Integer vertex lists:

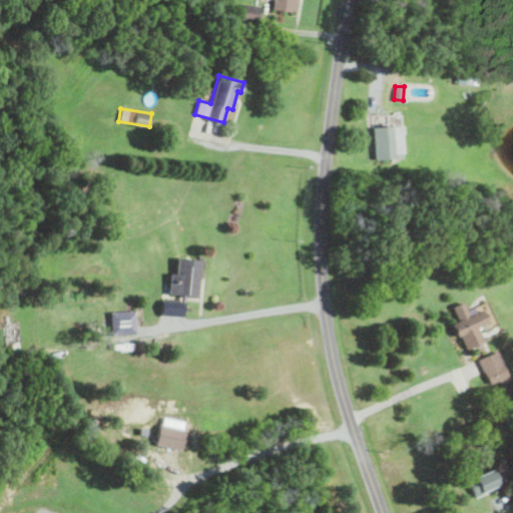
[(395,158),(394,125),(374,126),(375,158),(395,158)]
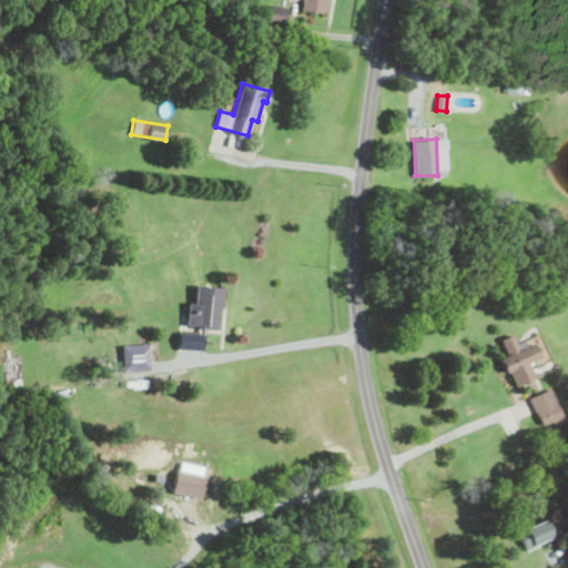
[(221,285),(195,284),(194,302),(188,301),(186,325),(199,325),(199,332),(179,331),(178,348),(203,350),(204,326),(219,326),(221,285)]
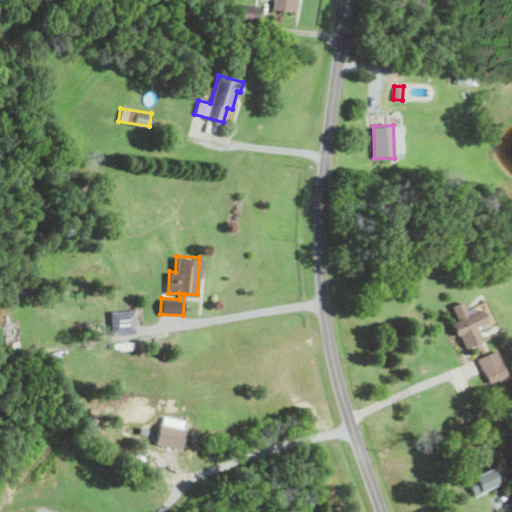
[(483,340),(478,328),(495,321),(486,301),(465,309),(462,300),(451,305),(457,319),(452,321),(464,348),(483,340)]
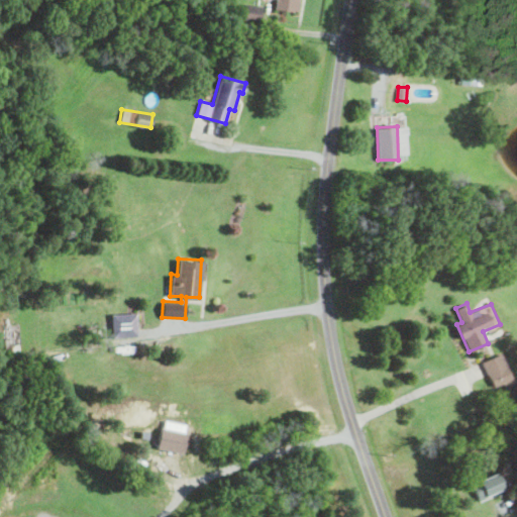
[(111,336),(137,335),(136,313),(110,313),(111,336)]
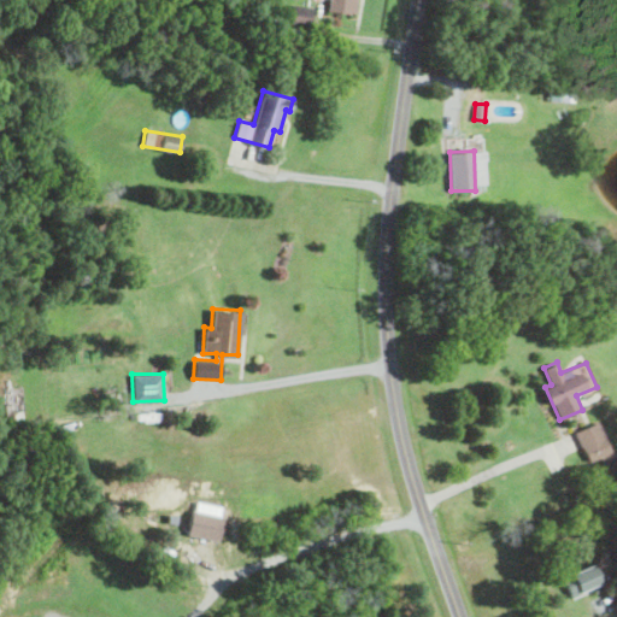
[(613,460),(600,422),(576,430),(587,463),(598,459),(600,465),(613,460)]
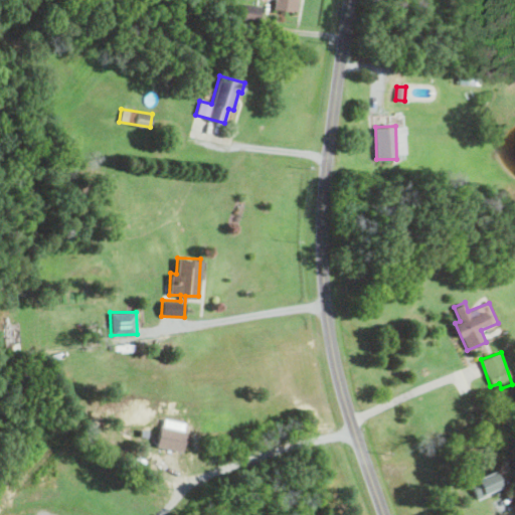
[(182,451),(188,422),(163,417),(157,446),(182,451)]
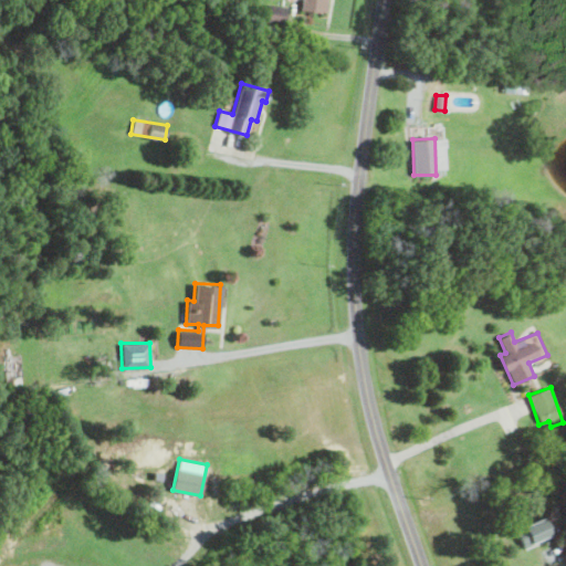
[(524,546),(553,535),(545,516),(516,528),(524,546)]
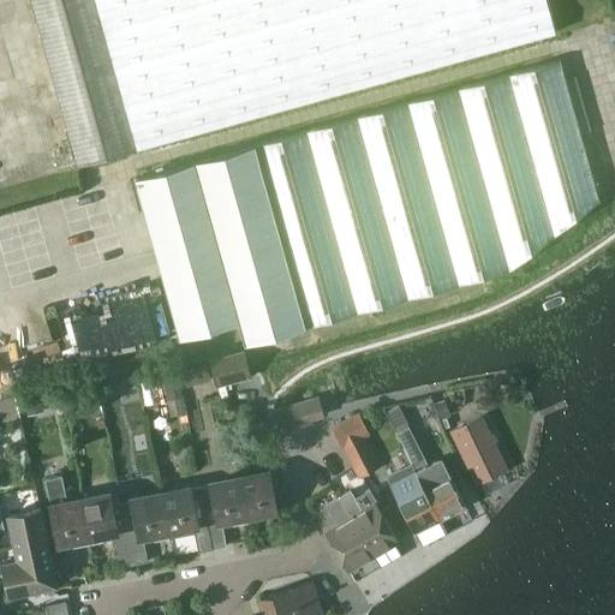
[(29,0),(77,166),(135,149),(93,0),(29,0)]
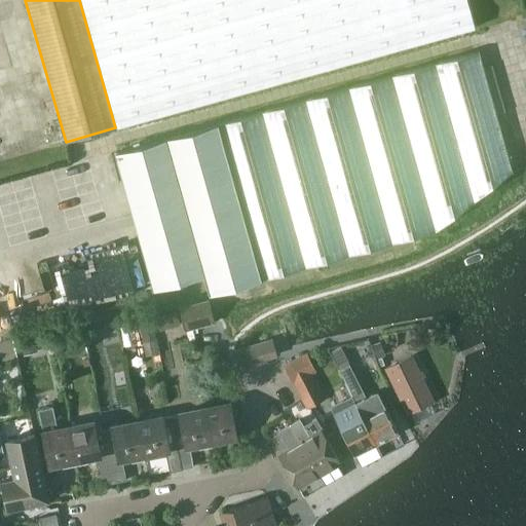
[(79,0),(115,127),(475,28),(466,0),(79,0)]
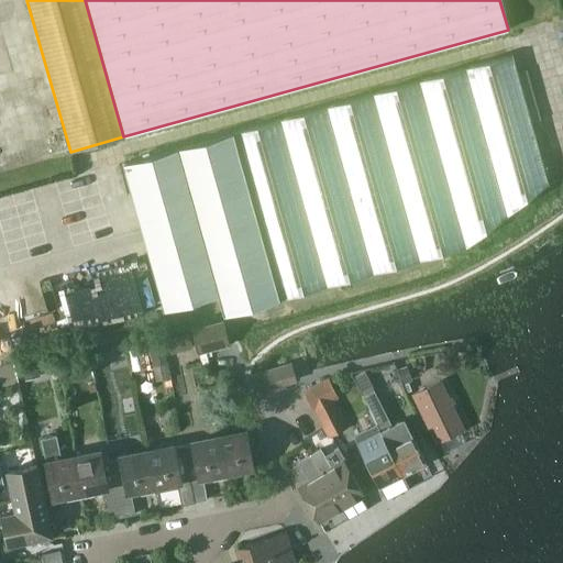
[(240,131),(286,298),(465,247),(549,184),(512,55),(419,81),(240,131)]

TASK BRIEF: Line by line, write out the records above exactly, skipping the pictures.

SOLUTION FOR THIS EXERCISE:
[(395,158),(394,125),(374,126),(375,158),(395,158)]
[(221,285),(195,284),(194,302),(188,301),(186,325),(199,325),(199,332),(179,331),(178,348),(203,350),(204,326),(219,326),(221,285)]
[(483,340),(478,328),(495,321),(486,301),(465,309),(462,300),(451,305),(457,319),(452,321),(464,348),(483,340)]
[(111,336),(137,335),(136,313),(110,313),(111,336)]
[(613,460),(600,422),(576,430),(587,463),(598,459),(600,465),(613,460)]
[(182,451),(188,422),(163,417),(157,446),(182,451)]
[(524,546),(553,535),(545,516),(516,528),(524,546)]
[(29,0),(77,166),(135,149),(93,0),(29,0)]
[(79,0),(115,127),(475,28),(466,0),(79,0)]
[(240,131),(286,298),(465,247),(549,184),(512,55),(419,81),(240,131)]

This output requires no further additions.